• _DATA BLOCK_:
◇ ◇ ◇ ◇ ◇

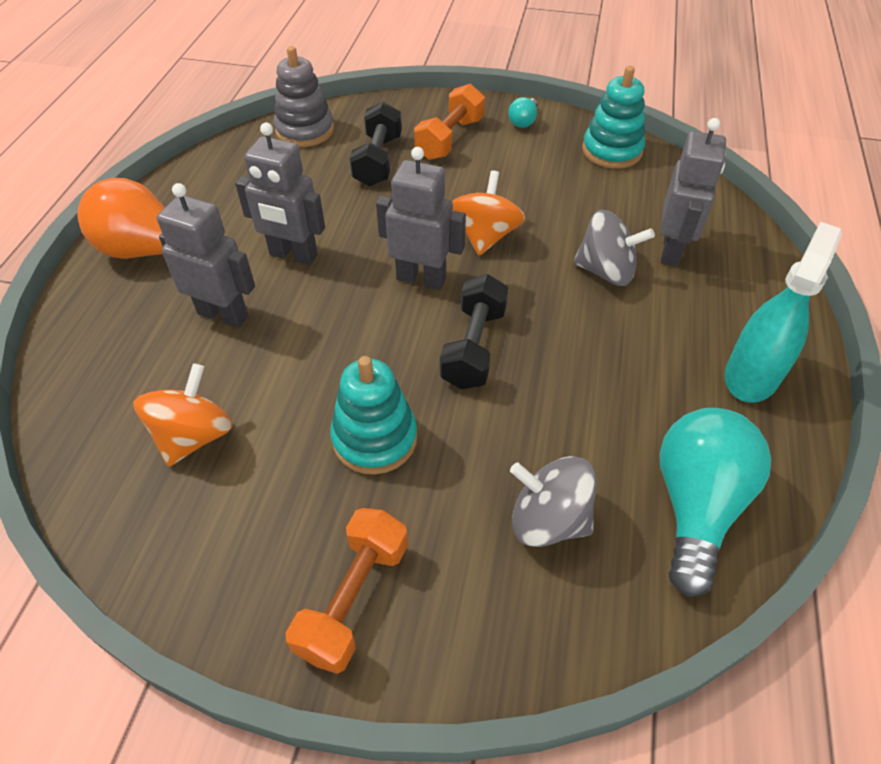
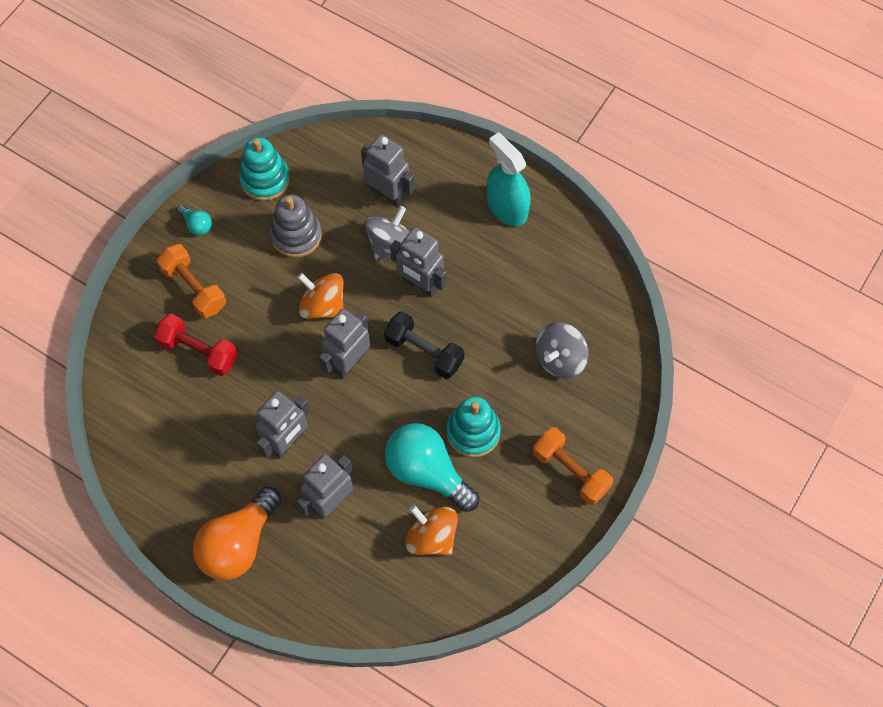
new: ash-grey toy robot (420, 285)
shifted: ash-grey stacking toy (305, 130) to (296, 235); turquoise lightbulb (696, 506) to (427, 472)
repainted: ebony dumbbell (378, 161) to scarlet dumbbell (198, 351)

◇ ◇ ◇ ◇ ◇

• _REQUIRED WORK_: Would you please transcribe the listing in full, exactly, while omitting the images?

• _TASK OUTPUT_:
new: ash-grey toy robot (420, 285)
shifted: ash-grey stacking toy (305, 130) to (296, 235); turquoise lightbulb (696, 506) to (427, 472)
repainted: ebony dumbbell (378, 161) to scarlet dumbbell (198, 351)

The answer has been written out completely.